## Exercise input
*****

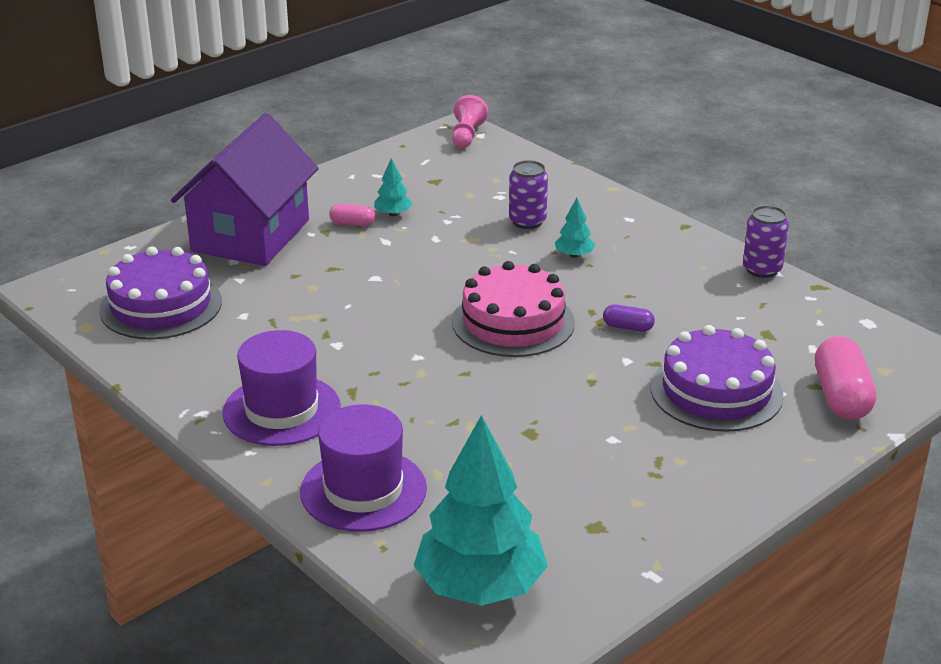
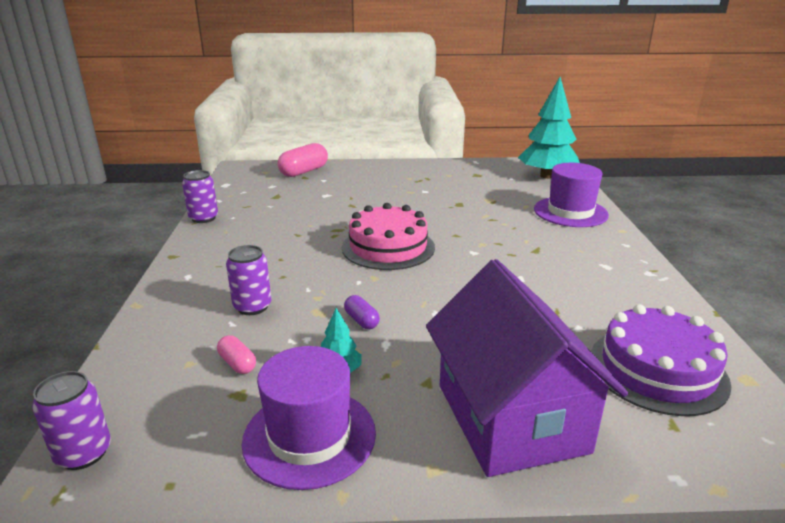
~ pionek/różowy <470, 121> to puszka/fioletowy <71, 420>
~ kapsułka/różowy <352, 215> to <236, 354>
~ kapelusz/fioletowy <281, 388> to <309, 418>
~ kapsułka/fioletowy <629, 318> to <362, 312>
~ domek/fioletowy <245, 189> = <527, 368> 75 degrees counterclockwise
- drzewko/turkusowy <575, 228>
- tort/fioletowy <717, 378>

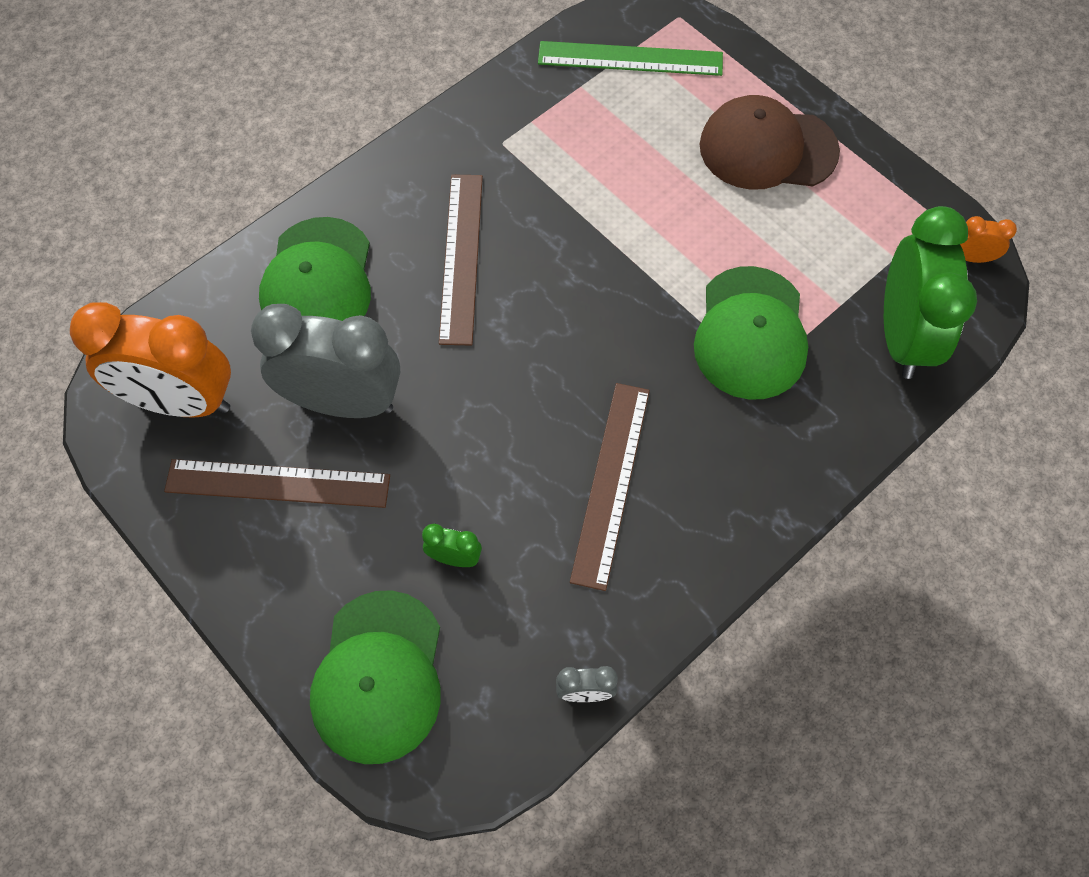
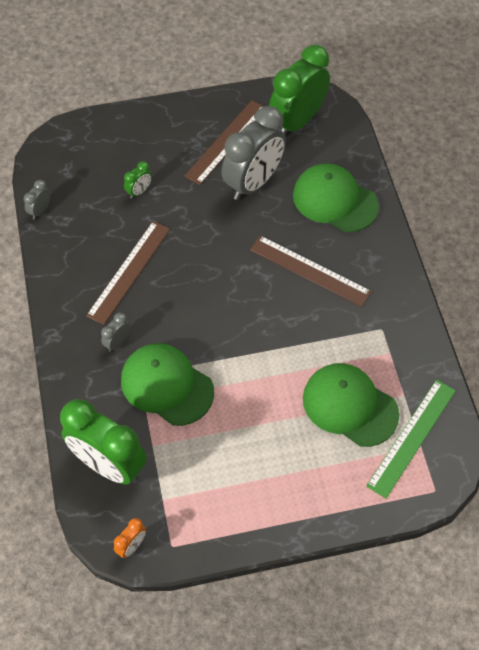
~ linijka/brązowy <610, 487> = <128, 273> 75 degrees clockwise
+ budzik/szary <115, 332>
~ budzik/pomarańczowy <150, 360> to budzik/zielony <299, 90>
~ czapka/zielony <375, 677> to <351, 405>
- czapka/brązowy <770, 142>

*****

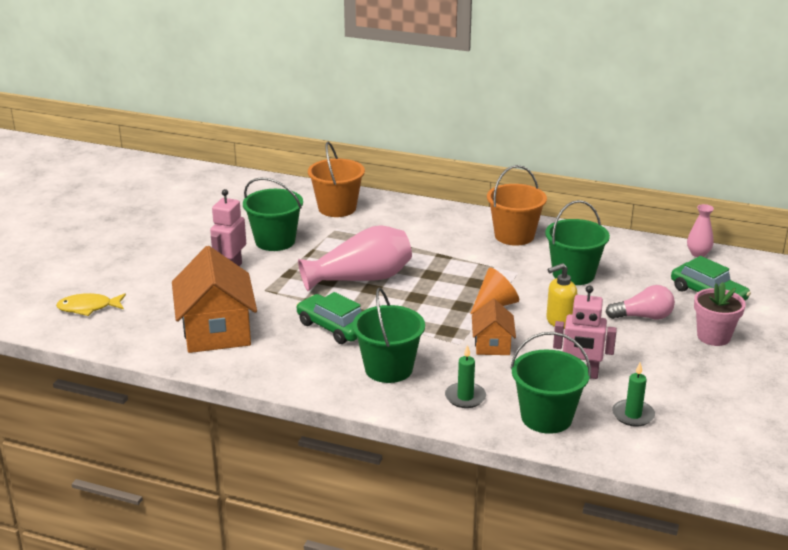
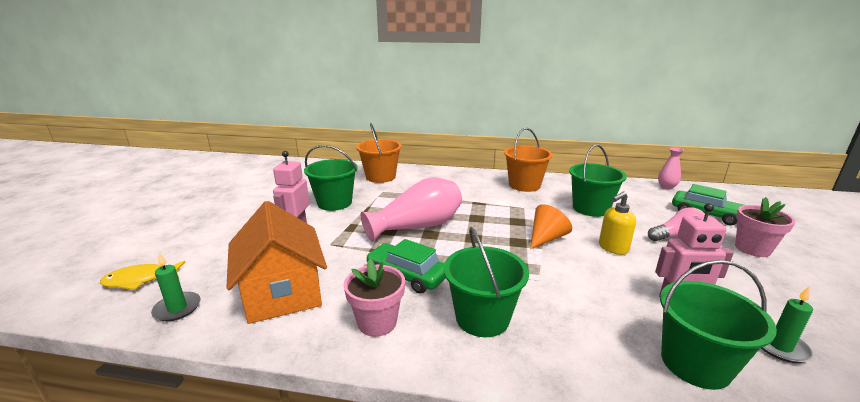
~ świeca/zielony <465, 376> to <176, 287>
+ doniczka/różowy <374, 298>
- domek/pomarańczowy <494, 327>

*****

## Exercise prompt
Look through the material and copy each line that has "kapsułka".

## Answer area
~ kapsułka/różowy <352, 215> to <236, 354>
~ kapsułka/fioletowy <629, 318> to <362, 312>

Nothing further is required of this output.